Data entries
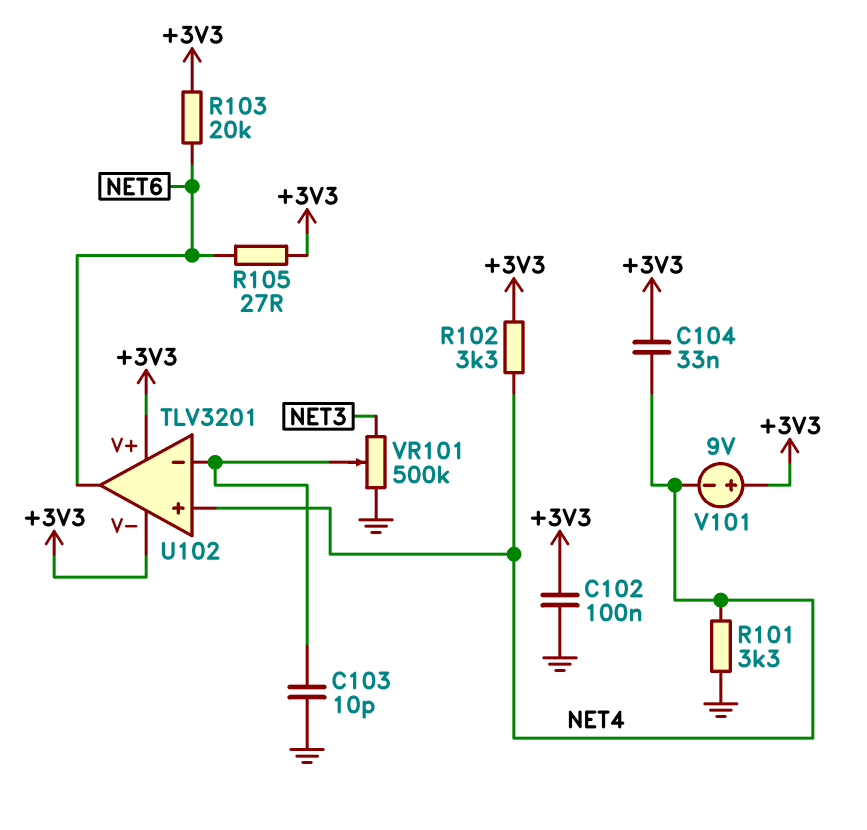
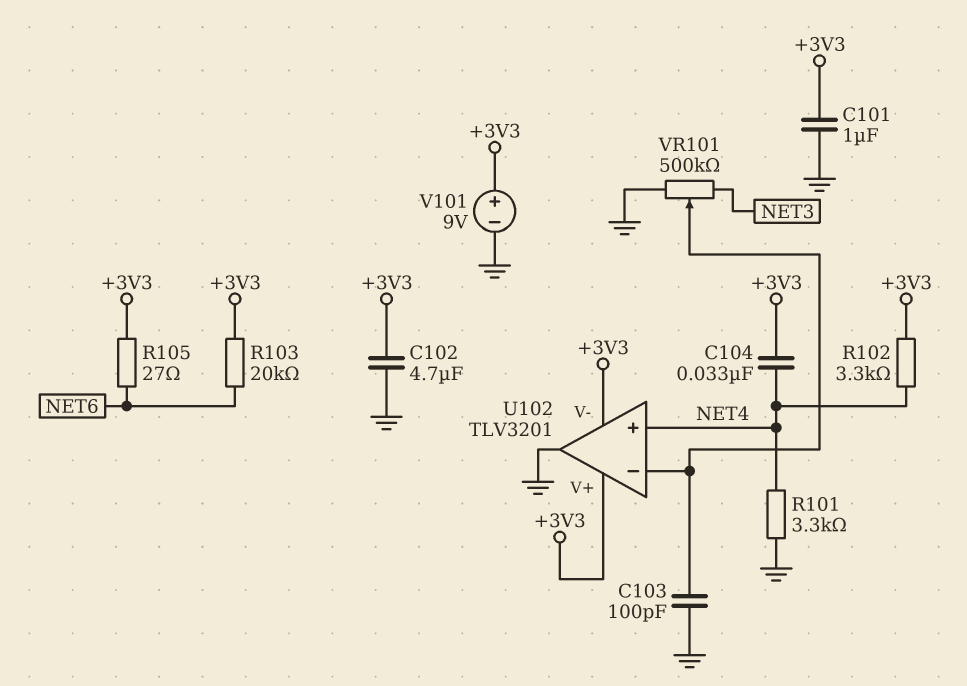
C101: none -> 1uF (+3V3, GND)
C102: 100nF (+3V3, GND) -> 4.7uF (+3V3, GND)
C103: 10pF (GND, U102/in-) -> 100pF (GND, U102/in-)
U102 pin out: NET6 -> GND
V101: 9V (plus +3V3, minus NET4) -> 9V (plus +3V3, minus GND)

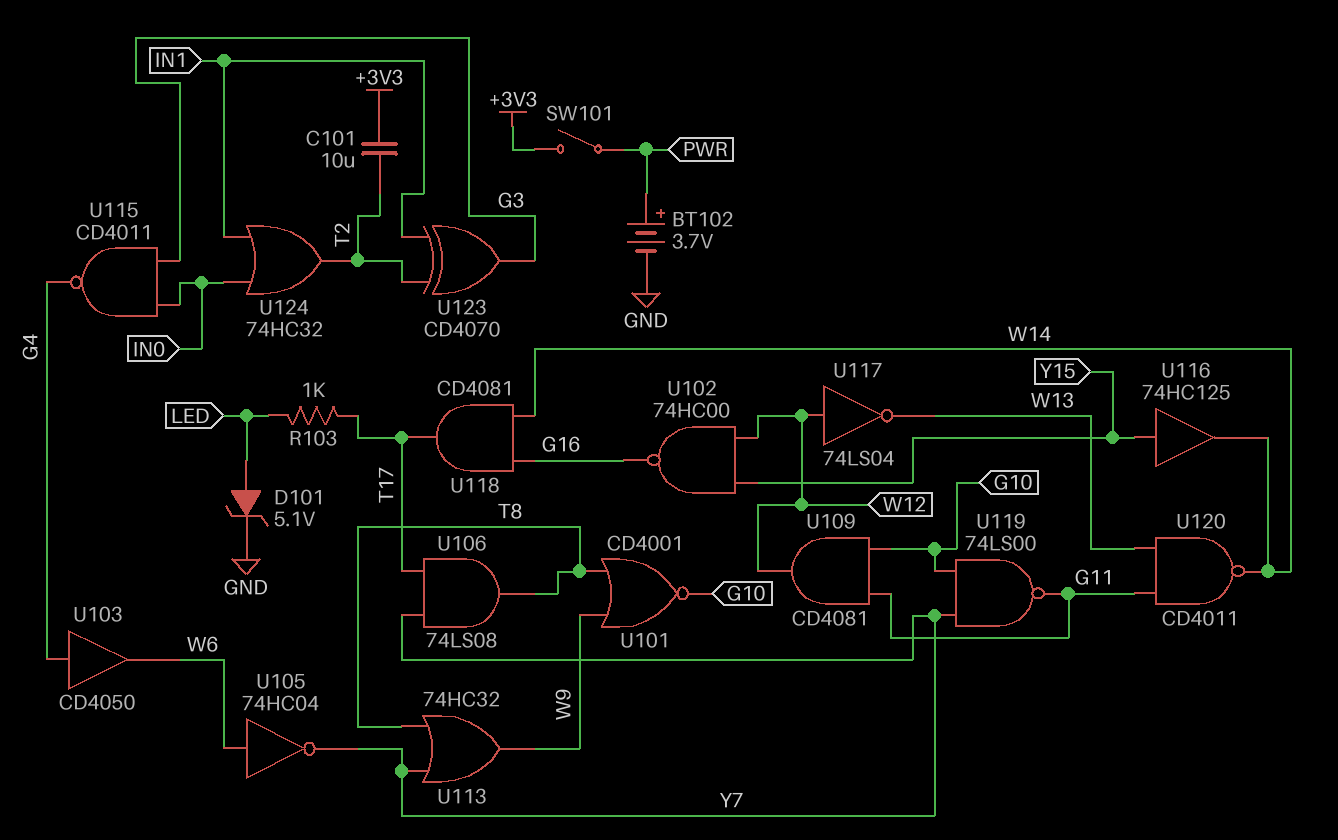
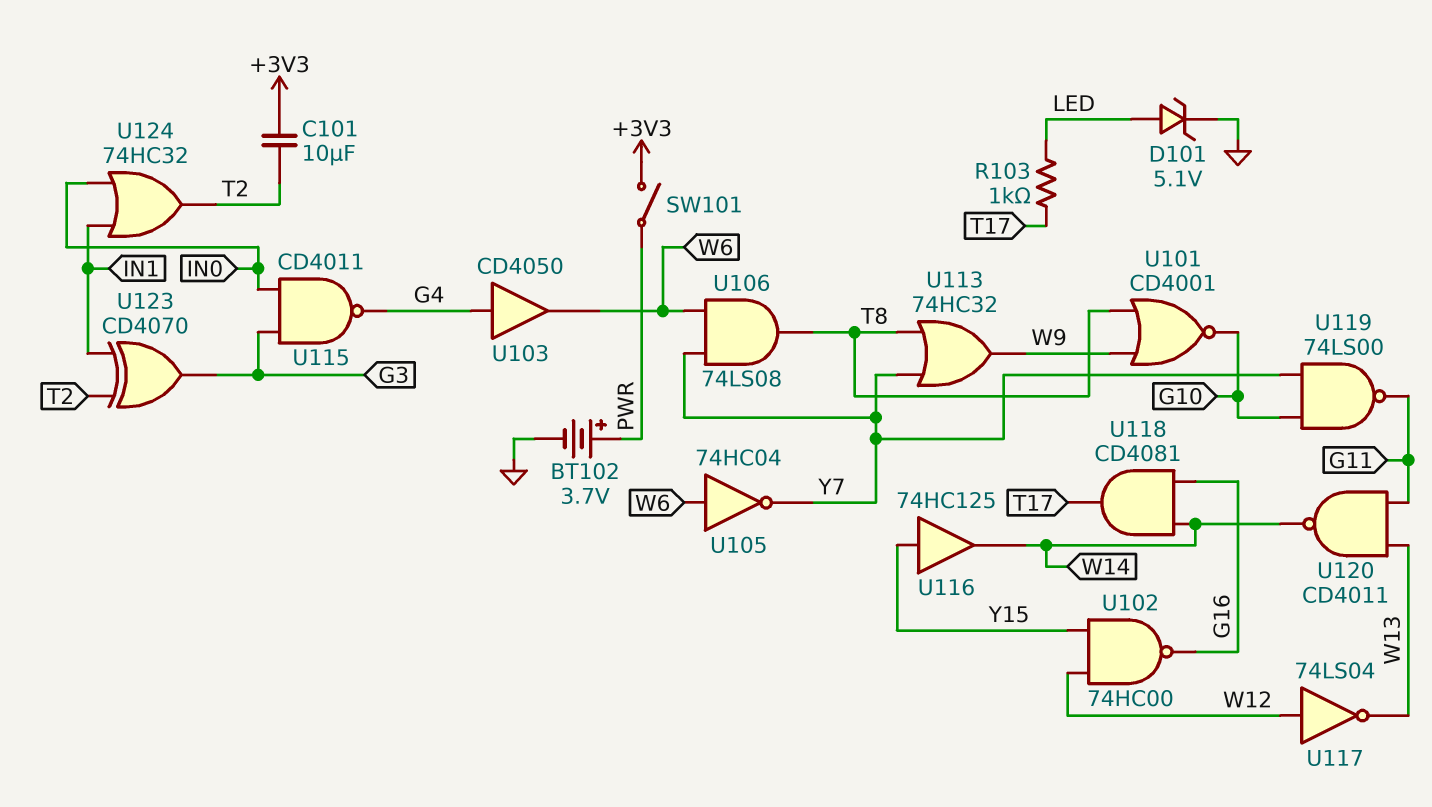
U106: AND 74LS08 (in T17, in Y7, out T8) -> AND 74LS08 (in W6, in Y7, out T8)
U109: AND CD4081 (in G10, in G11, out W12) -> none

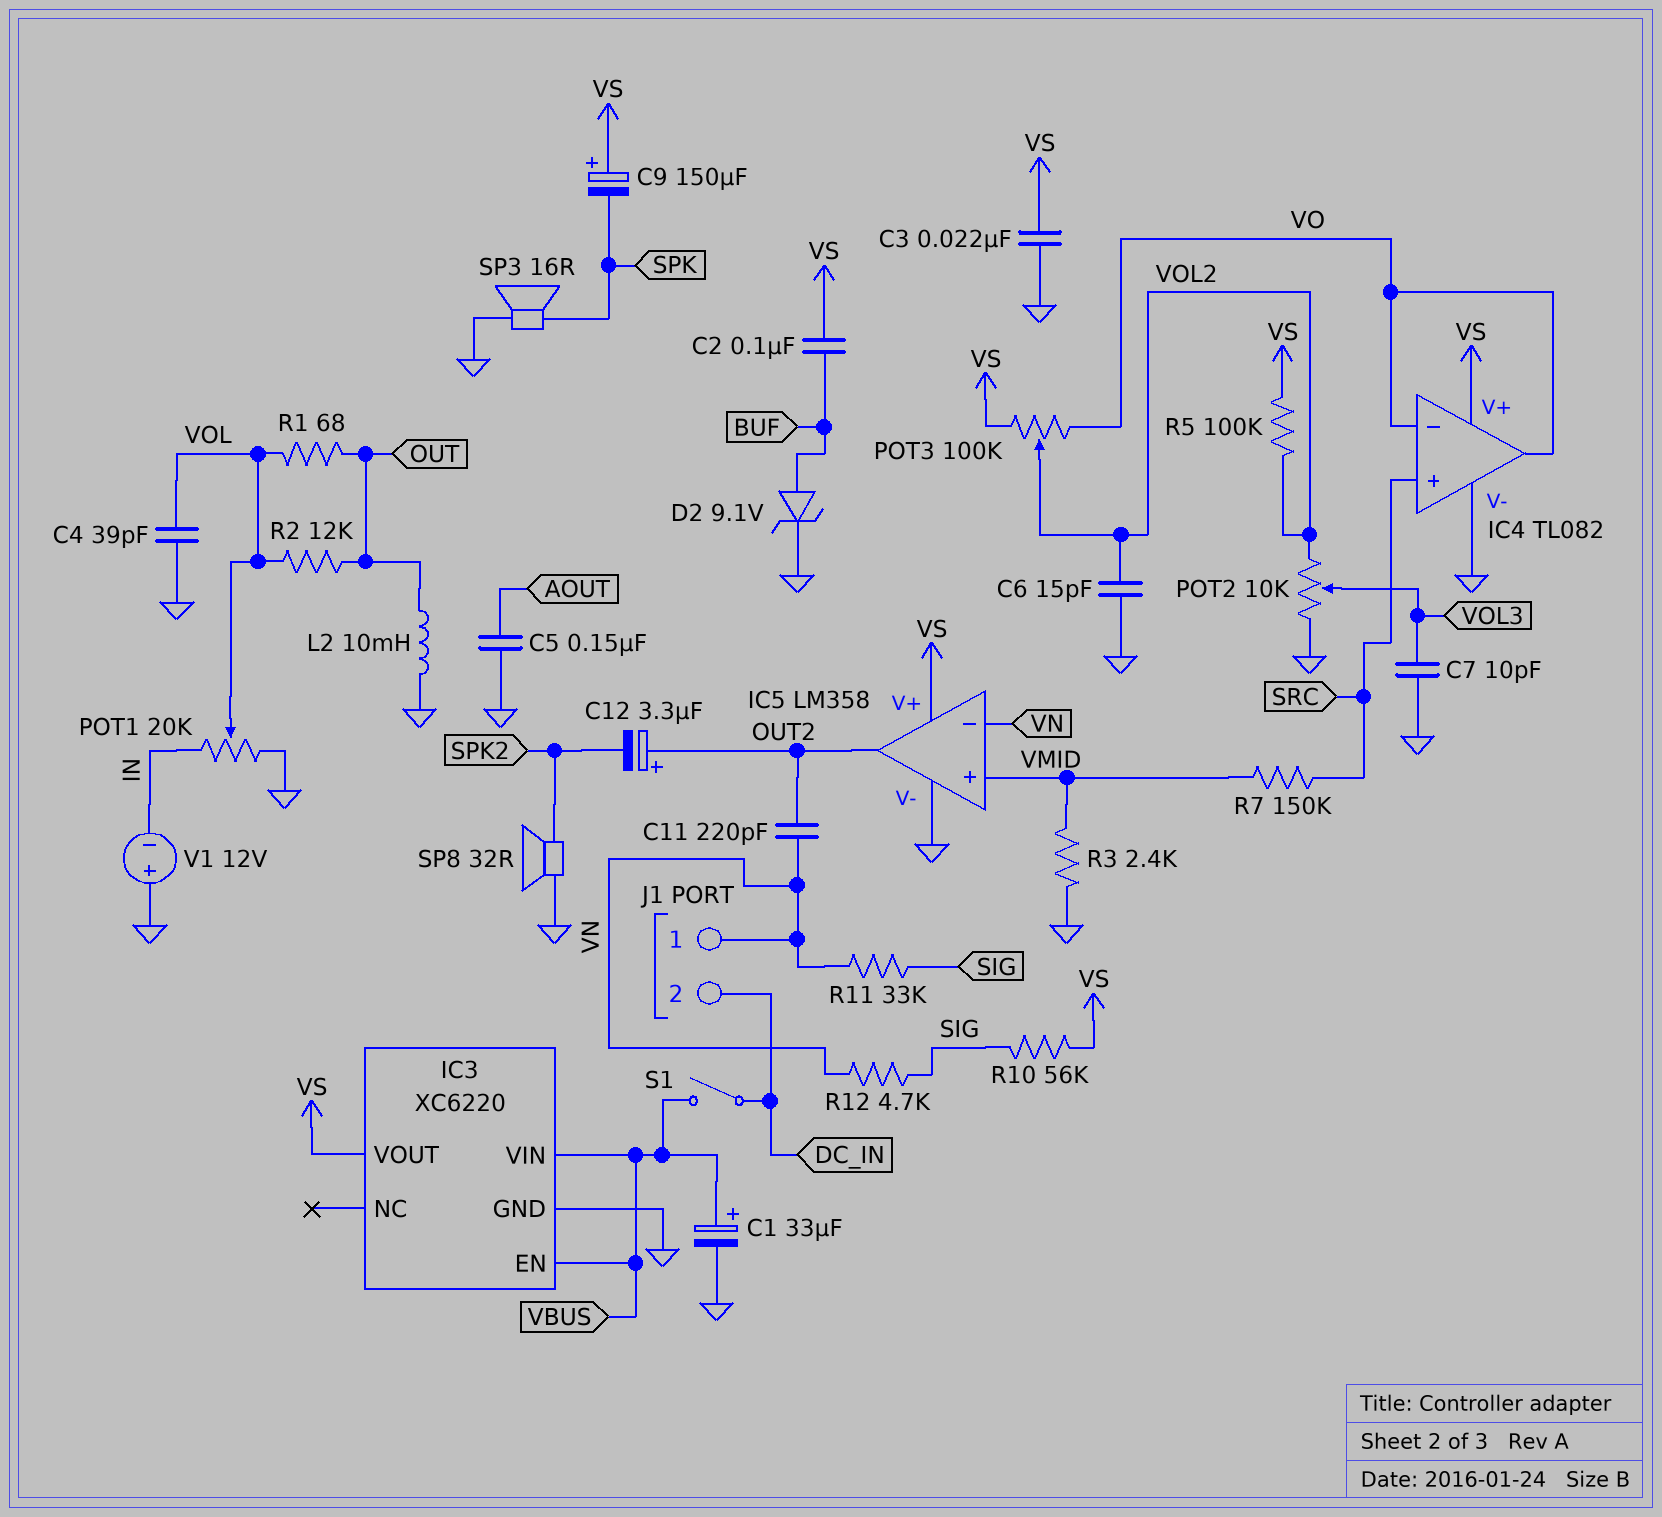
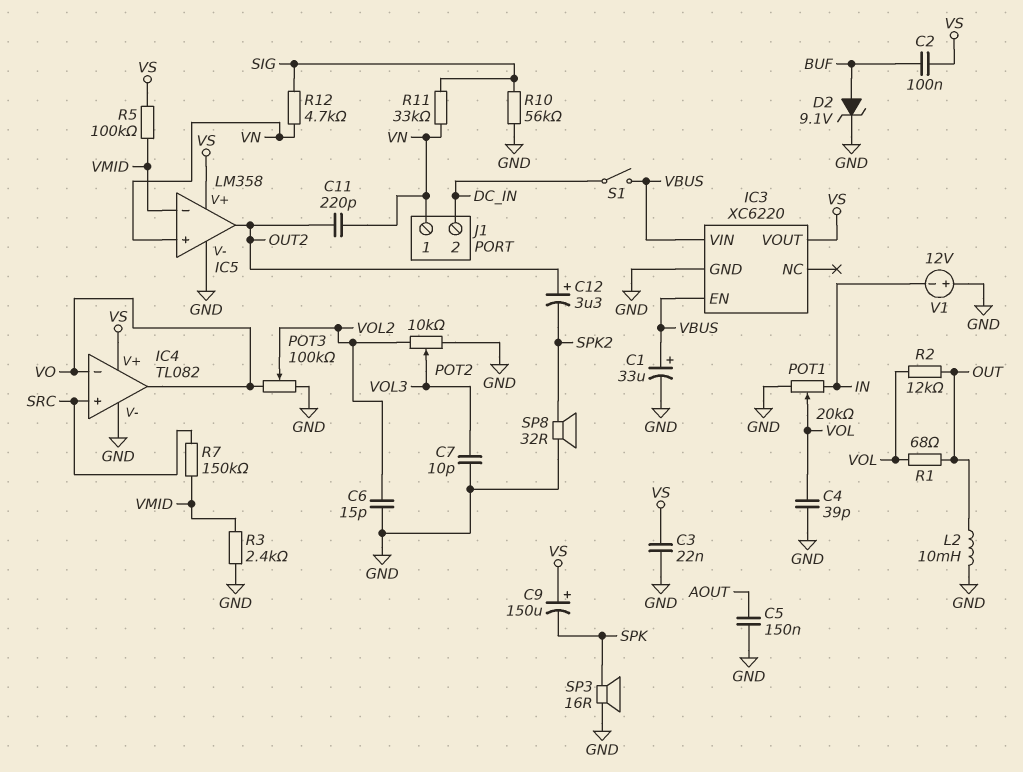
IC5 pin in+: VMID -> VN
IC5 pin in-: VN -> VMID
POT3: 100k (VO, VS, wiper VOL2) -> 100k (GND, VO, wiper VOL2)
R5: 100k (VOL2, VS) -> 100k (VMID, VS)
R10: 56k (SIG, VS) -> 56k (GND, SIG)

Your task:
With "VMID" as the string to match, show every line of the entries above that has it.

Solved exercise:
IC5 pin in+: VMID -> VN
IC5 pin in-: VN -> VMID
R5: 100k (VOL2, VS) -> 100k (VMID, VS)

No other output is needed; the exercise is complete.